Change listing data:
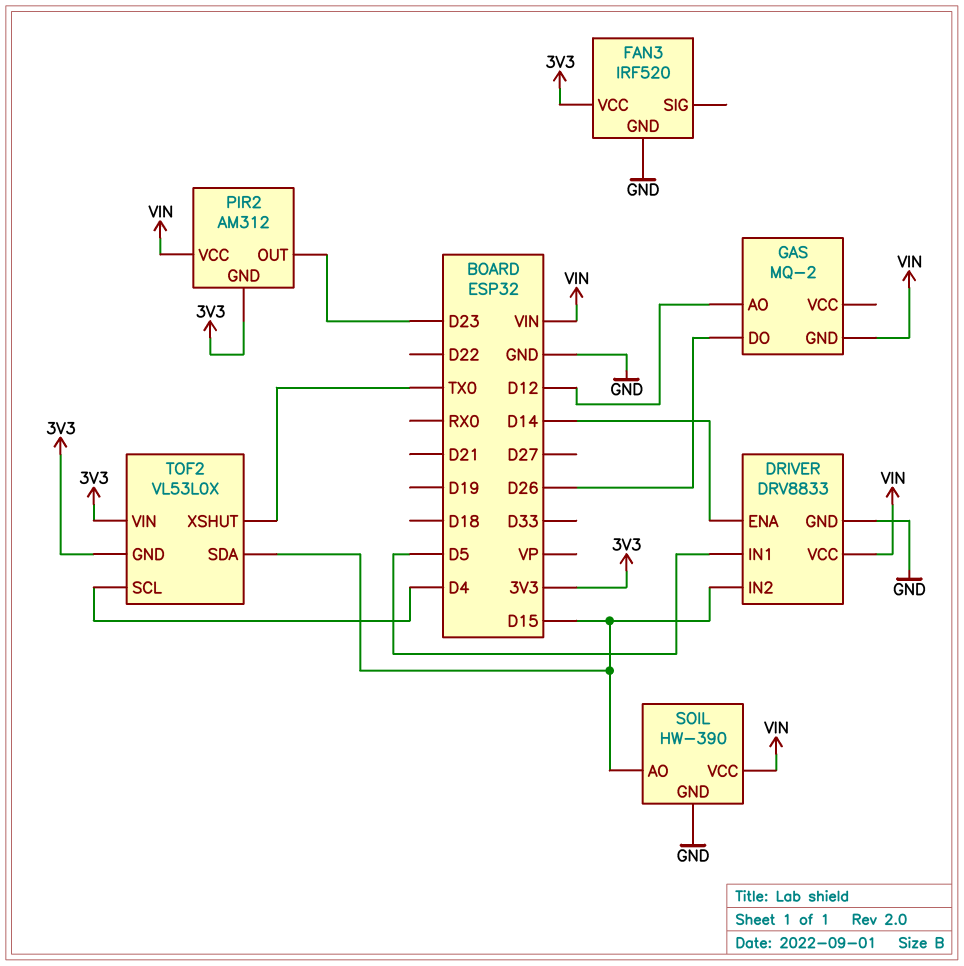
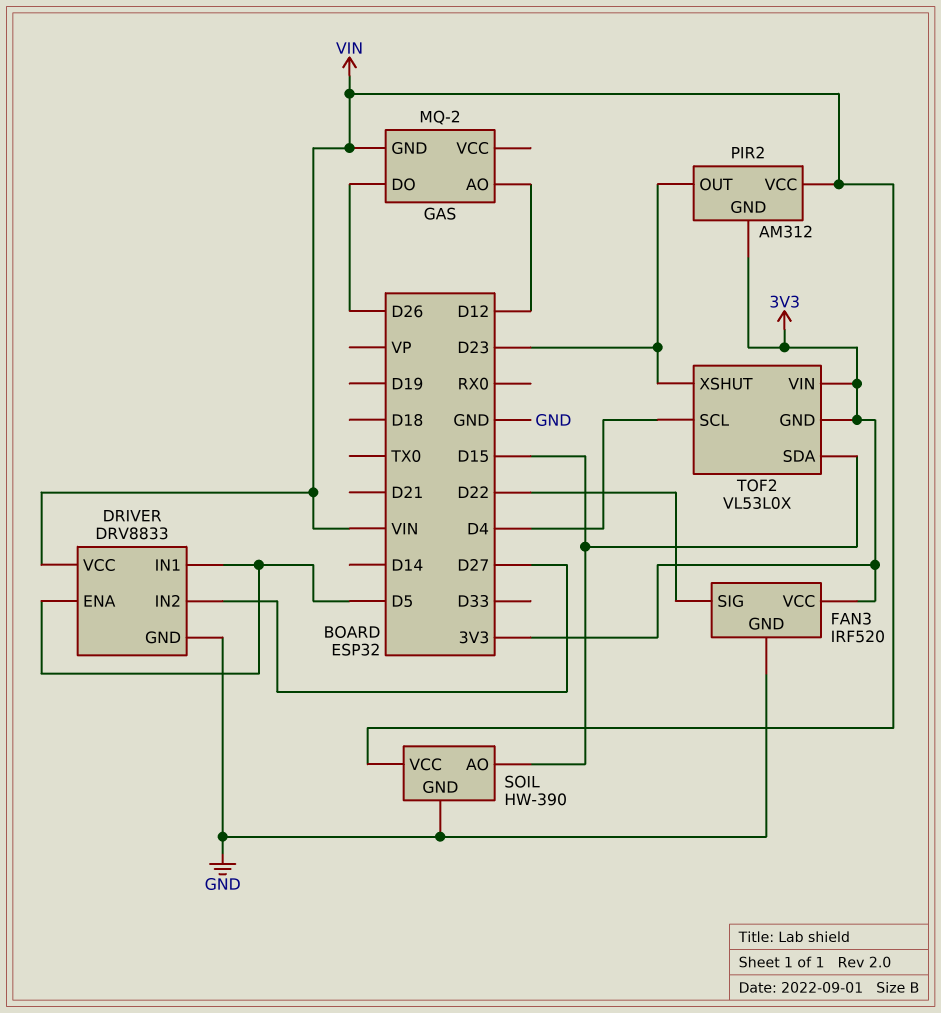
DRIVER pin ENA: D14 -> D5
DRIVER pin IN2: D15 -> D27
FAN3 pin SIG: none -> D22
TOF2 pin XSHUT: TX0 -> D23

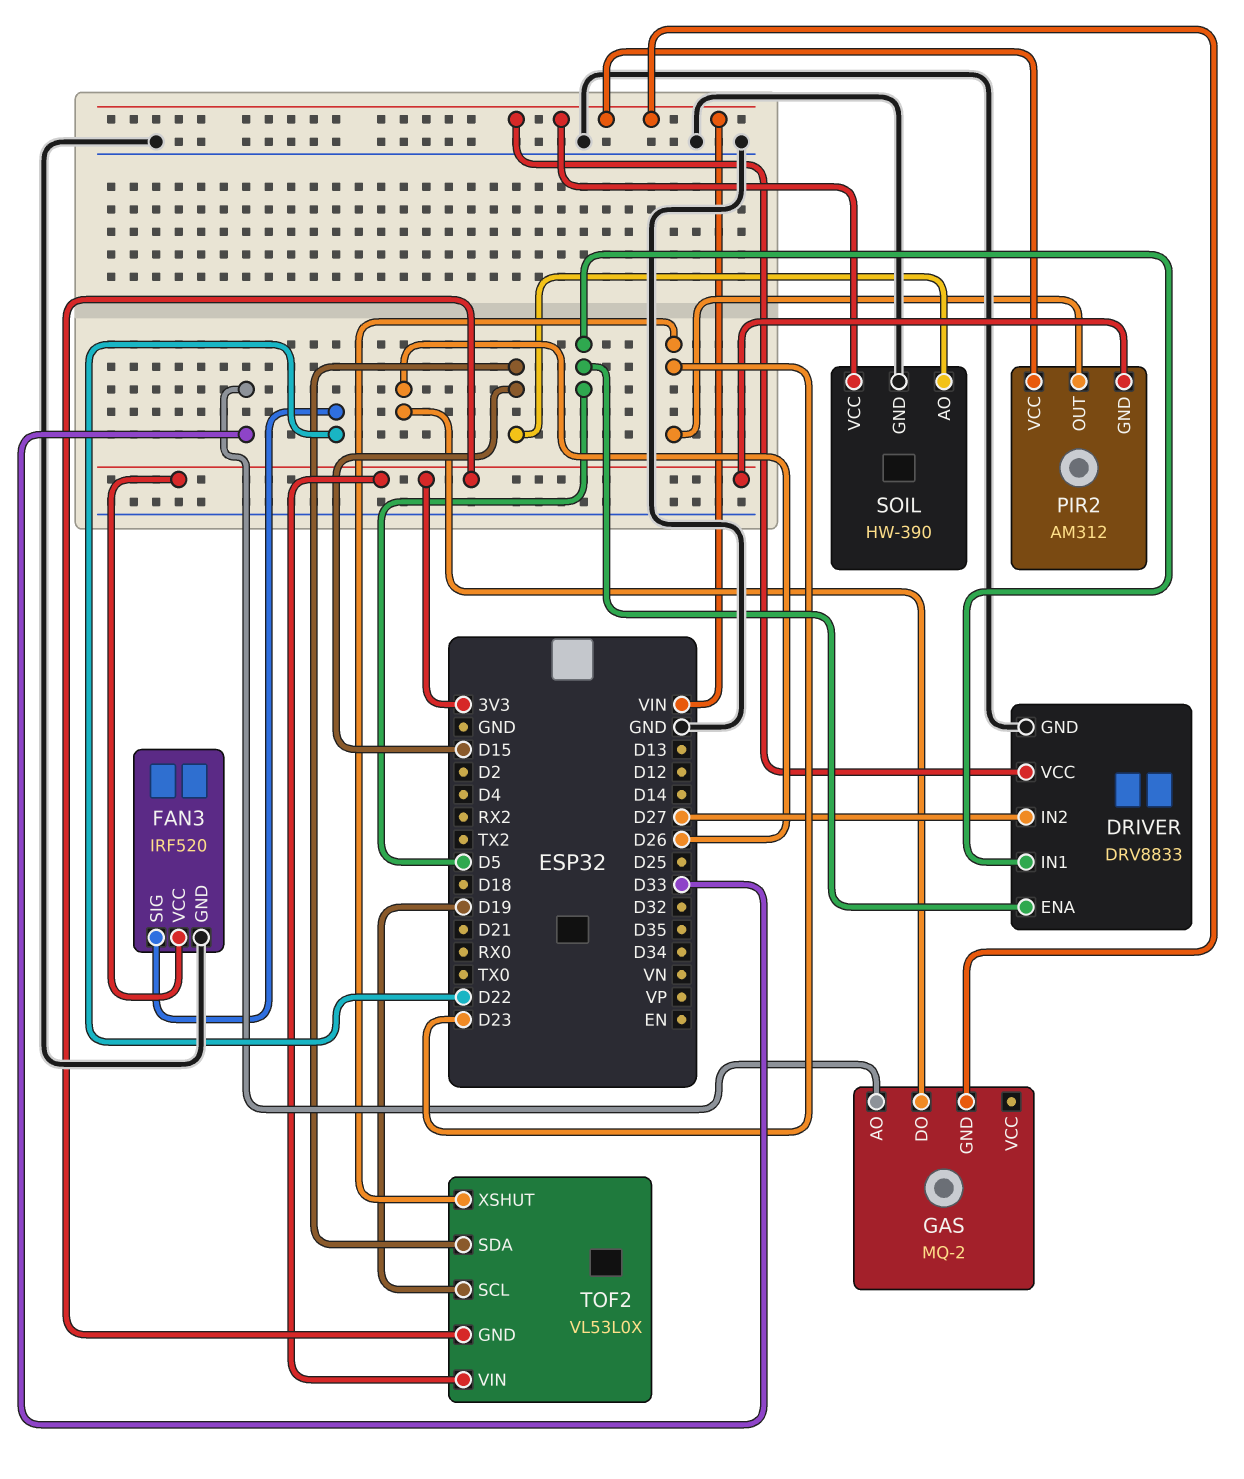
GAS pin AO: D12 -> D33
TOF2 pin SCL: D4 -> D19

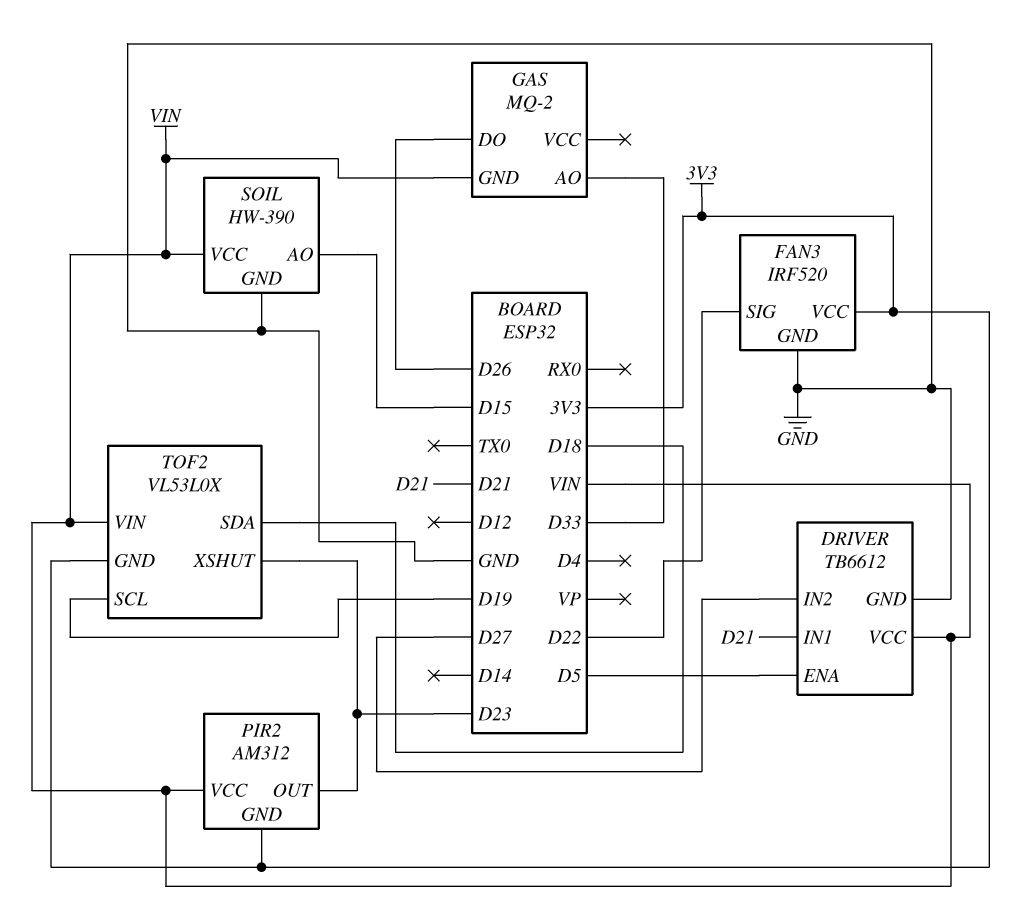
DRIVER: DRV8833 -> TB6612
DRIVER pin IN1: D5 -> D21
TOF2 pin SDA: D15 -> D18
TOF2 pin VIN: 3V3 -> VIN

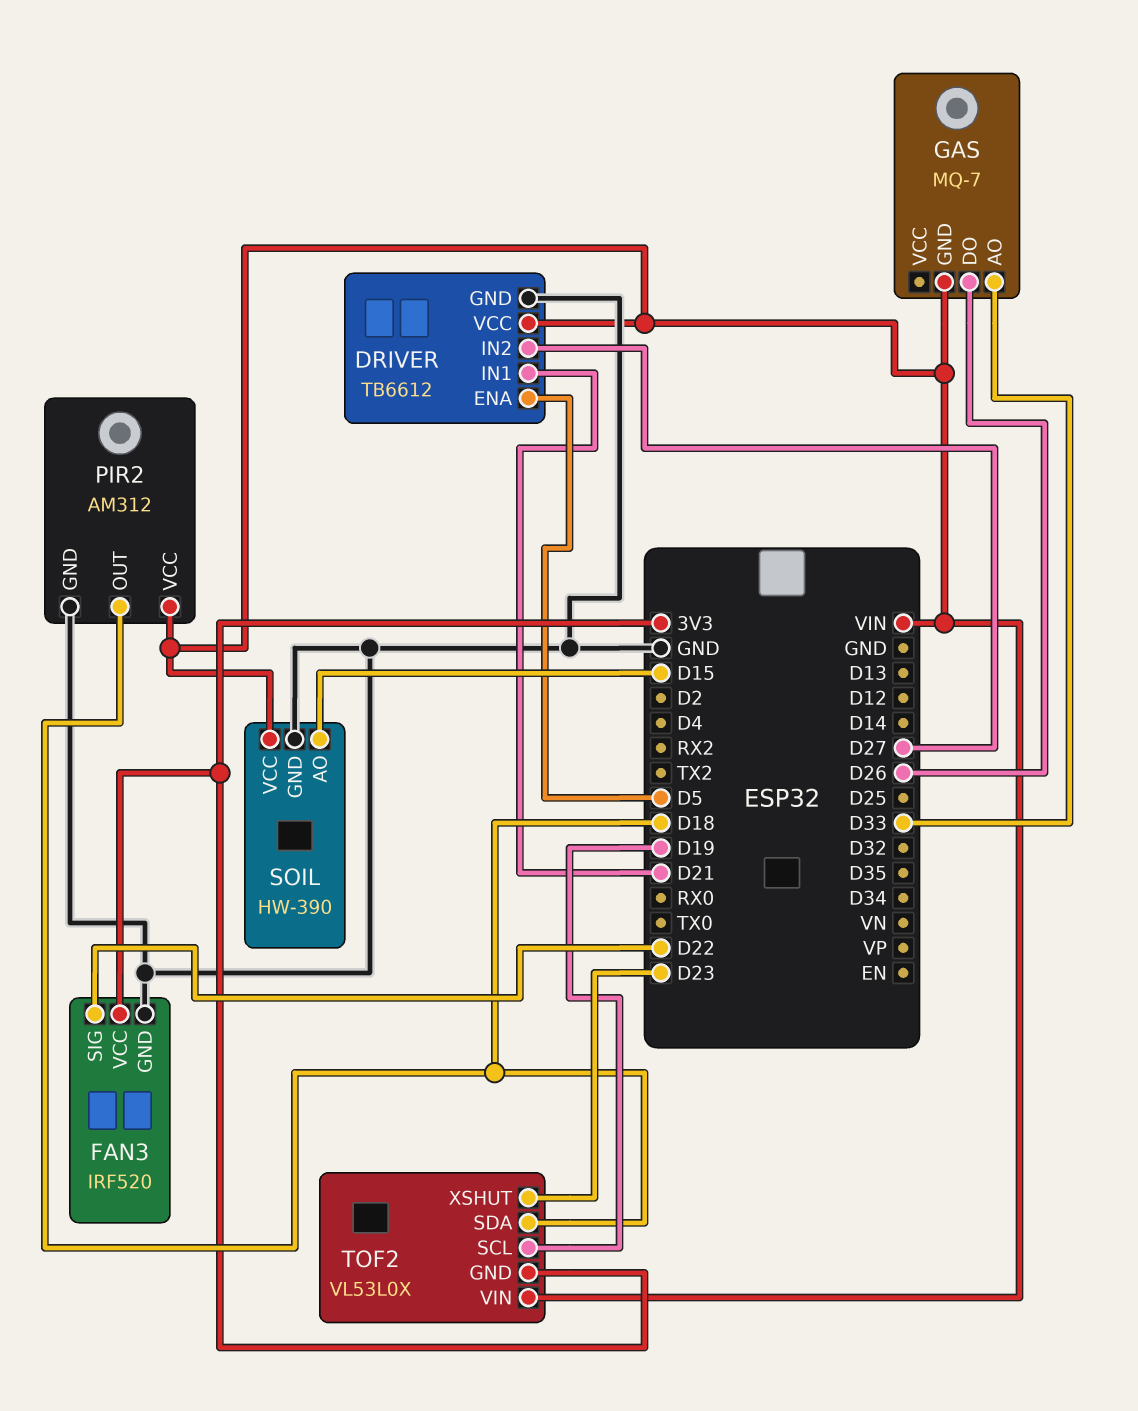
GAS: MQ-2 -> MQ-7
PIR2 pin GND: 3V3 -> GND
PIR2 pin OUT: D23 -> D18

Your instructions: When copying the records, reproduce every entry exactly and omit all pictures.

Response to this exercise:
DRIVER pin ENA: D14 -> D5
DRIVER pin IN2: D15 -> D27
FAN3 pin SIG: none -> D22
TOF2 pin XSHUT: TX0 -> D23

GAS pin AO: D12 -> D33
TOF2 pin SCL: D4 -> D19

DRIVER: DRV8833 -> TB6612
DRIVER pin IN1: D5 -> D21
TOF2 pin SDA: D15 -> D18
TOF2 pin VIN: 3V3 -> VIN

GAS: MQ-2 -> MQ-7
PIR2 pin GND: 3V3 -> GND
PIR2 pin OUT: D23 -> D18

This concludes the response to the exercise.